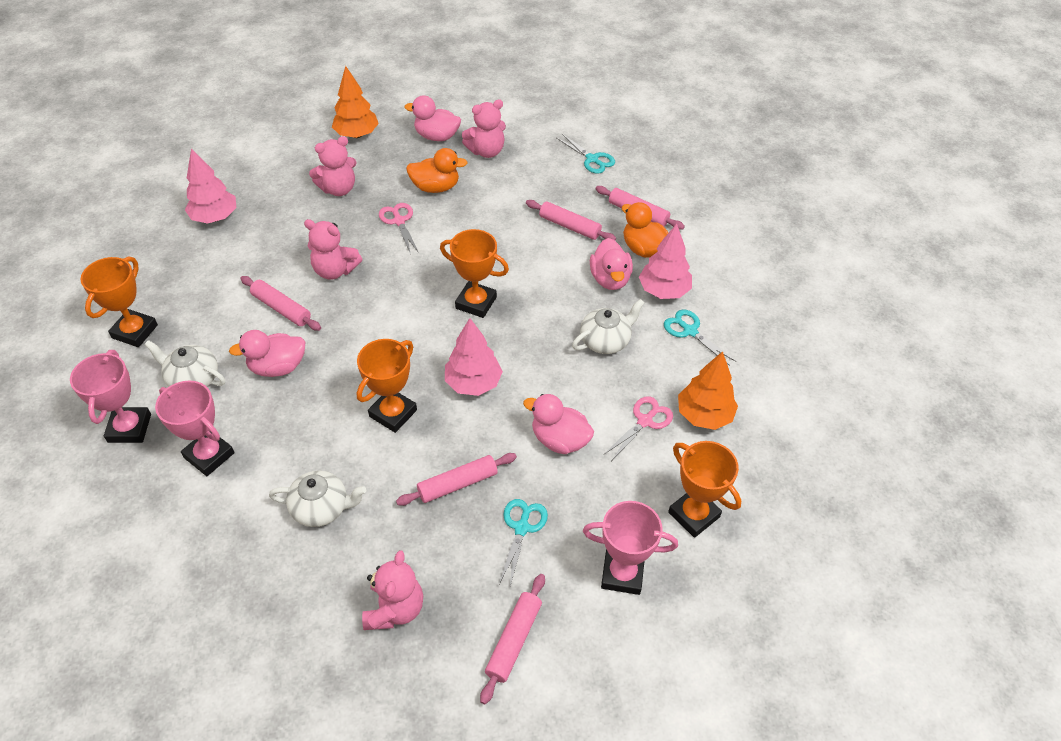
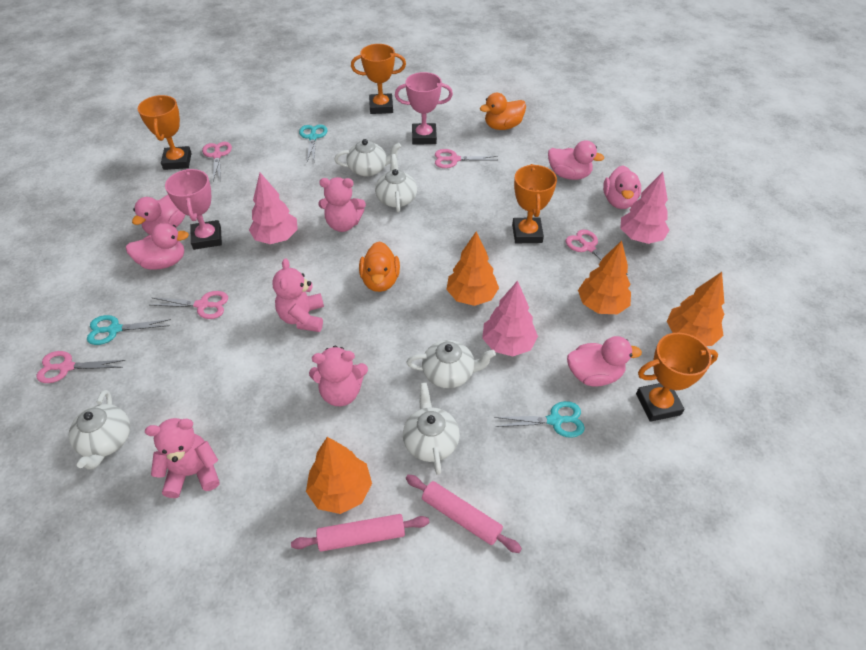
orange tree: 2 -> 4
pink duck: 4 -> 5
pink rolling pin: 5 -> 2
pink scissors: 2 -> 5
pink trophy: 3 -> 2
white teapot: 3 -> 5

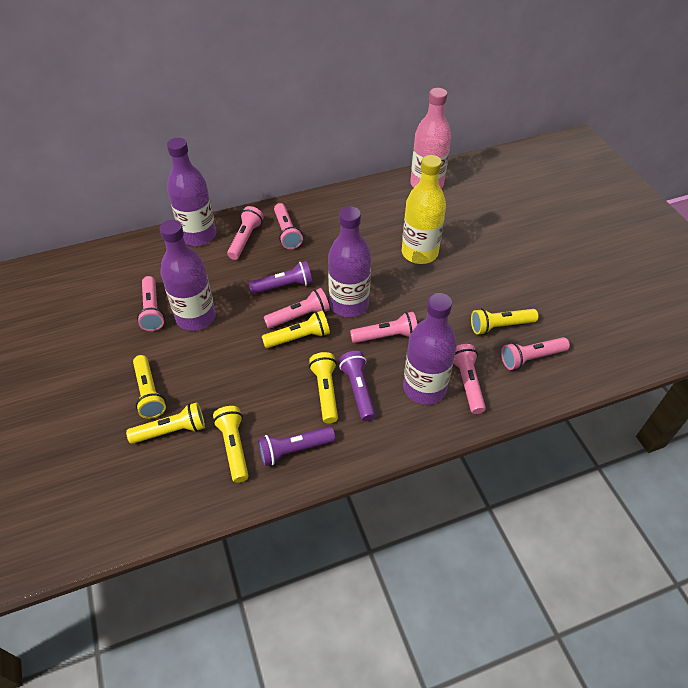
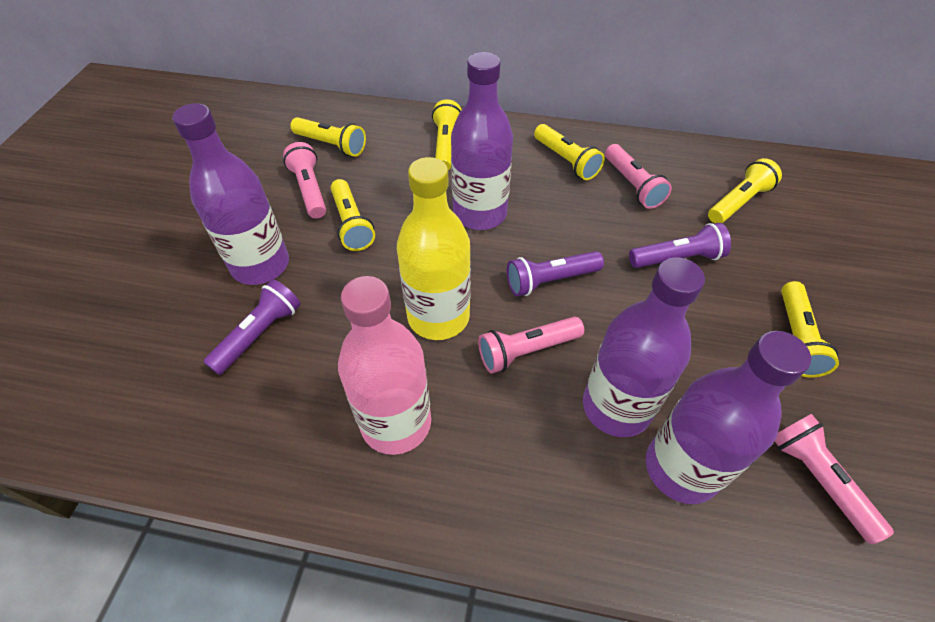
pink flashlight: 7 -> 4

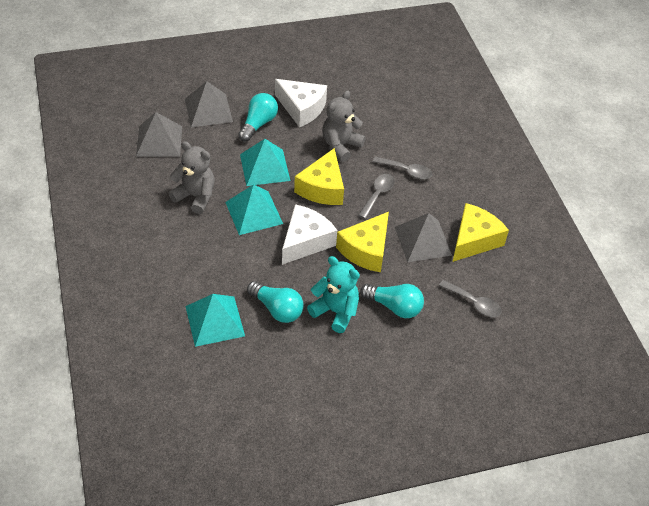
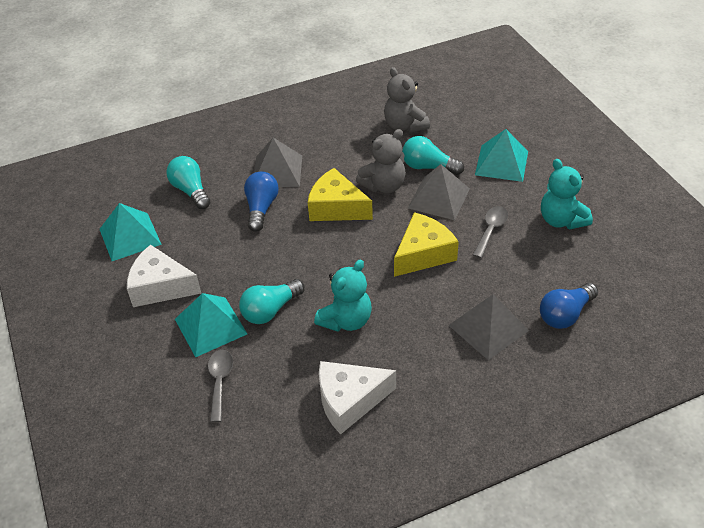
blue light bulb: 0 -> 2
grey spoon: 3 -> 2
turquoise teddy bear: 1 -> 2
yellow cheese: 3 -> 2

—————

Your answer should consist of the lines above that hold the word "pink", copied exactly.

pink duck: 4 -> 5
pink rolling pin: 5 -> 2
pink scissors: 2 -> 5
pink trophy: 3 -> 2
pink flashlight: 7 -> 4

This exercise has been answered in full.